**What is being asked**
For the entries below, print exactly the lines between the line holding "The flashlight in dark" and the line holding "The key in golden", inclusive, and nothing else.

**Materials provided**
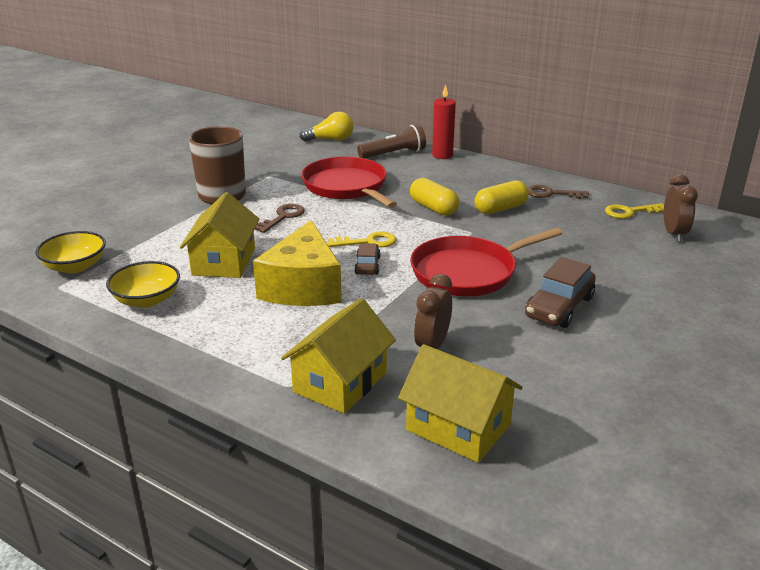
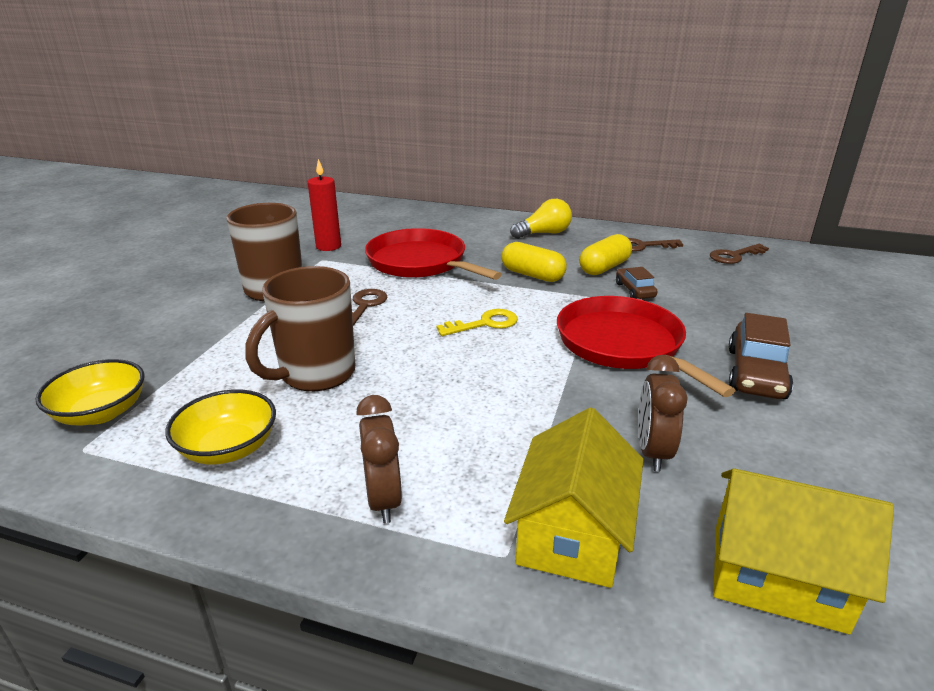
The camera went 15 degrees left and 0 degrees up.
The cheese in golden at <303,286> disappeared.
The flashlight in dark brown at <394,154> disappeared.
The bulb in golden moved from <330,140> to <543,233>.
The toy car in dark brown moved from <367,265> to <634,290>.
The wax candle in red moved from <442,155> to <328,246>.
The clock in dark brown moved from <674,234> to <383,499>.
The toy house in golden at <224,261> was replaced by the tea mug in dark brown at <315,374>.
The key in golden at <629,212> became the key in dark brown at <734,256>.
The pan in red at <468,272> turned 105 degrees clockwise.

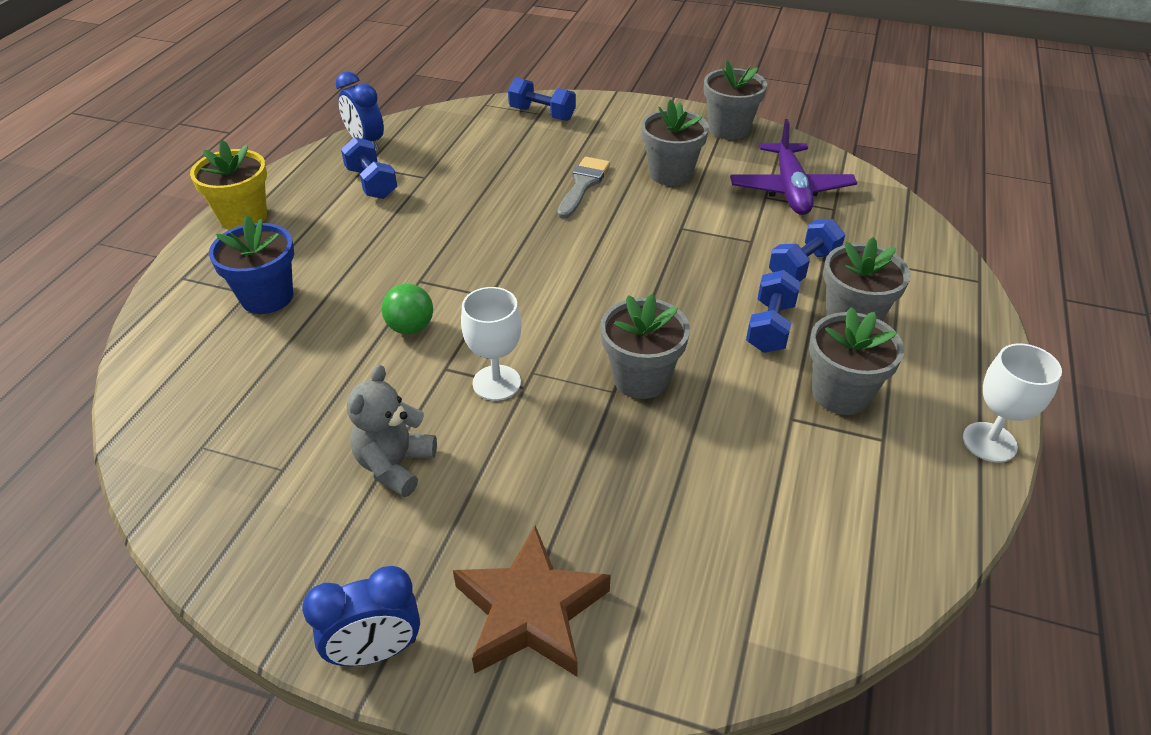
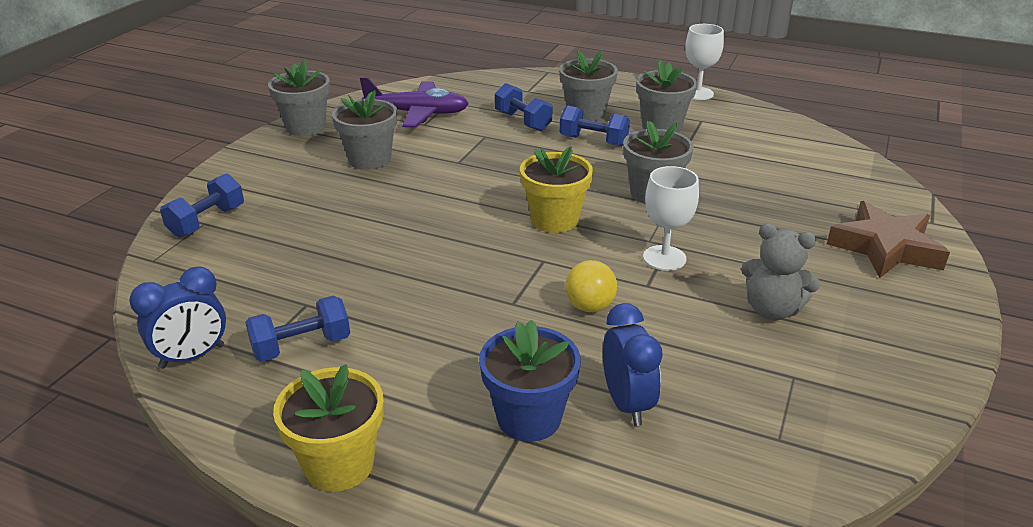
The camera went 85 degrees left and 10 degrees down.
The paint brush in ash-grey at <583,185> disappeared.
The plant pot in golden at <554,220> appeared.
The clock in royal blue moved from <376,651> to <627,404>.
The play ball in green at <410,328> became the play ball in golden at <589,306>.

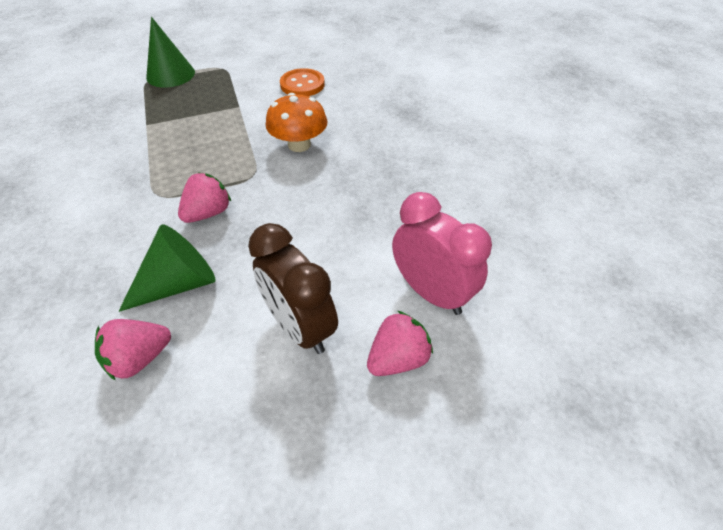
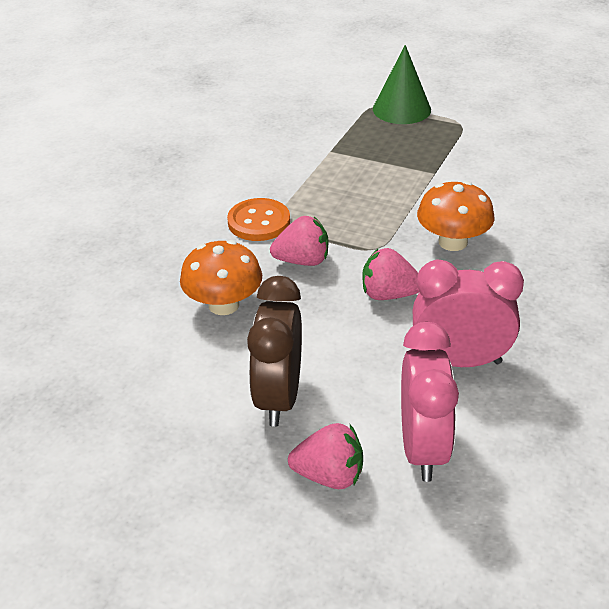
The camera went 45 degrees right and 10 degrees down.
The clock in pink at <460,361> appeared.
The berry in pink moved from <139,358> to <388,294>.
The sewing button in orange moved from <302,84> to <259,222>.
The solid cone in green at <179,283> was replaced by the toadstool in orange at <223,305>.

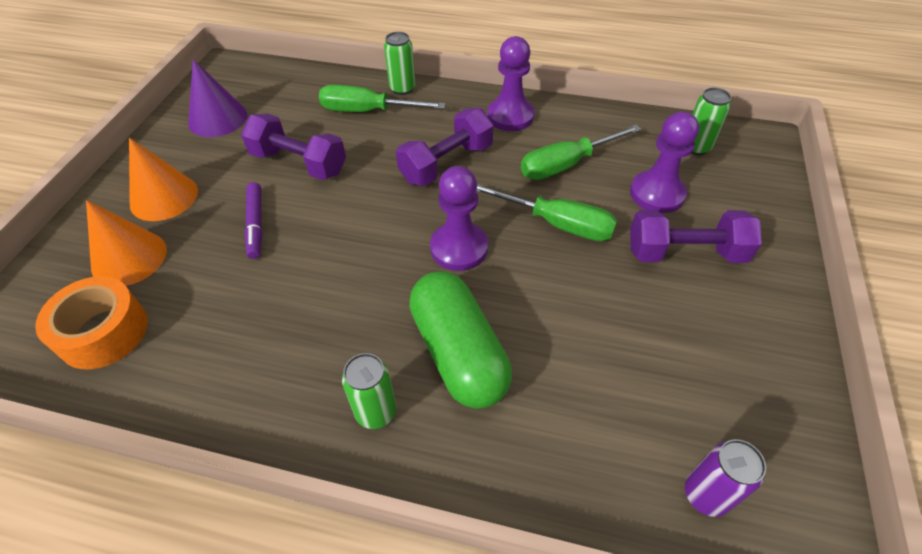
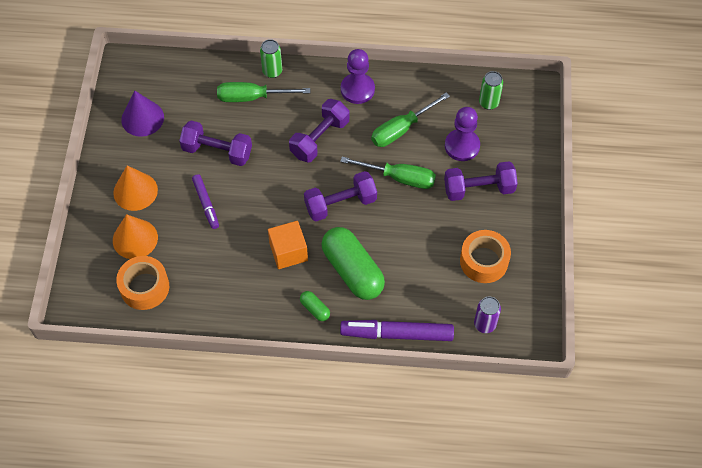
The camera went 10 degrees left and 10 degrees up.
The solid cube in orange at <288,252> appeared.
The marker in royal purple at <397,334> appeared.
The roll of tape in orange at <484,261> appeared.
The can in green at <376,412> was replaced by the pill shape in green at <315,309>.
The chess pawn in royal purple at <459,248> was replaced by the hand weight in royal purple at <340,204>.

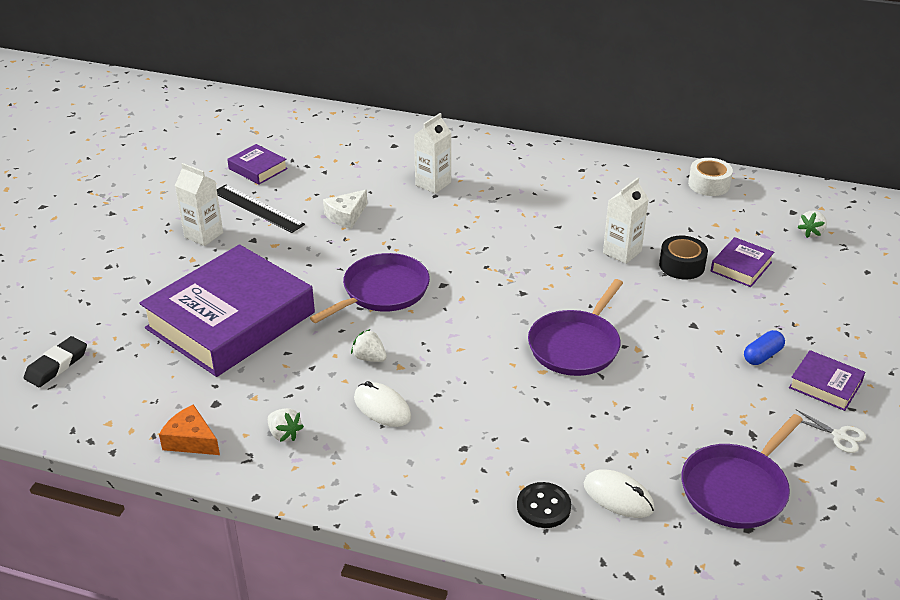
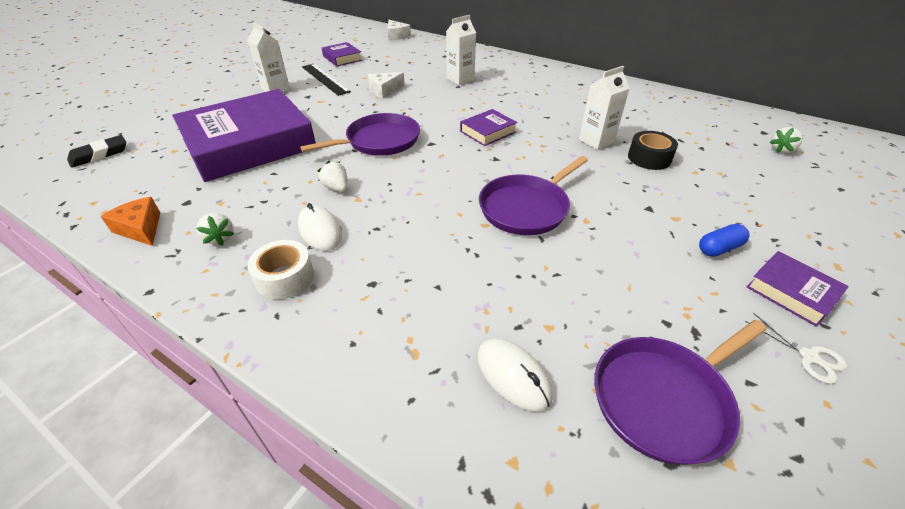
The camera went 15 degrees right and 5 degrees up.
The sewing button in ebony at <543,507> disappeared.
The cheese in white at <396,36> appeared.
The roll of tape in white moved from <709,184> to <285,278>.
The book in royal purple moved from <741,267> to <488,132>.

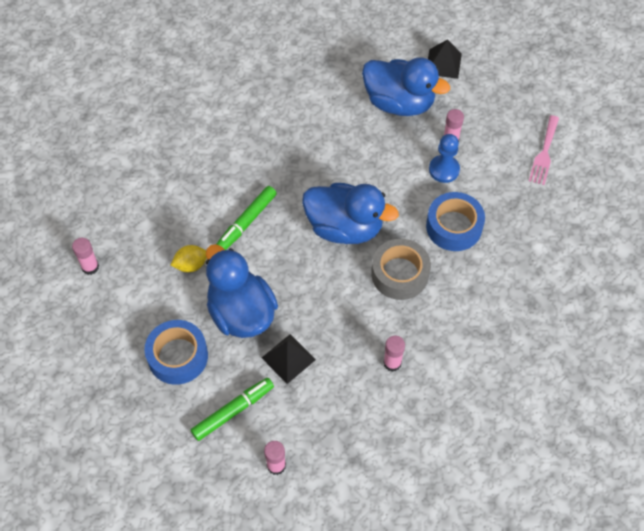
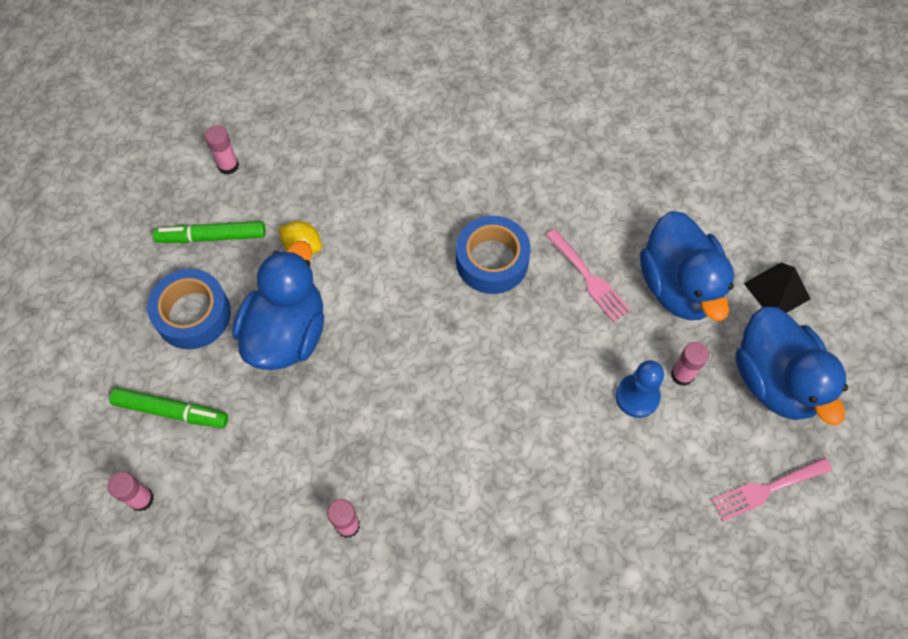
The camera went 50 degrees right and 5 degrees up.
The pyramid in ebony at <288,358> disappeared.
The roll of tape in ash-grey at <400,274> disappeared.
The dinner fork in pink at <589,278> appeared.
The marker in green moved from <247,221> to <212,237>.
The toy duck in royal blue moved from <345,227> to <775,380>.
The roll of tape in royal blue moved from <454,227> to <492,261>.

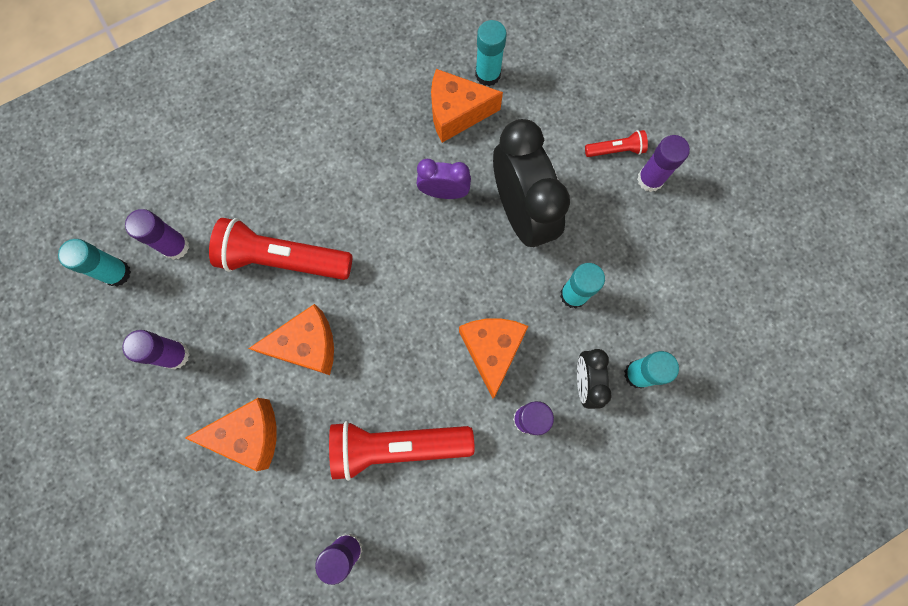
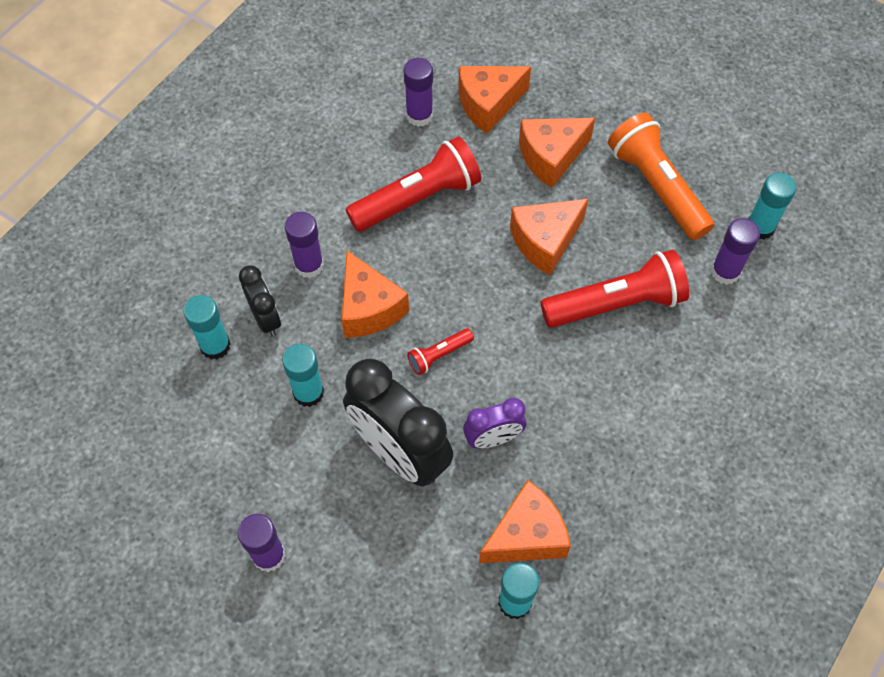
The camera went 155 degrees right and 15 degrees down.
The cheese in orange at <488,104> appeared.
The flashlight in red moved from <616,150> to <439,355>.
The glue in royal purple at <175,355> was replaced by the flashlight in orange at <656,187>.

**Output for this exercise**
The flashlight in dark brown at <394,154> disappeared.
The bulb in golden moved from <330,140> to <543,233>.
The toy car in dark brown moved from <367,265> to <634,290>.
The wax candle in red moved from <442,155> to <328,246>.
The clock in dark brown moved from <674,234> to <383,499>.
The toy house in golden at <224,261> was replaced by the tea mug in dark brown at <315,374>.
The key in golden at <629,212> became the key in dark brown at <734,256>.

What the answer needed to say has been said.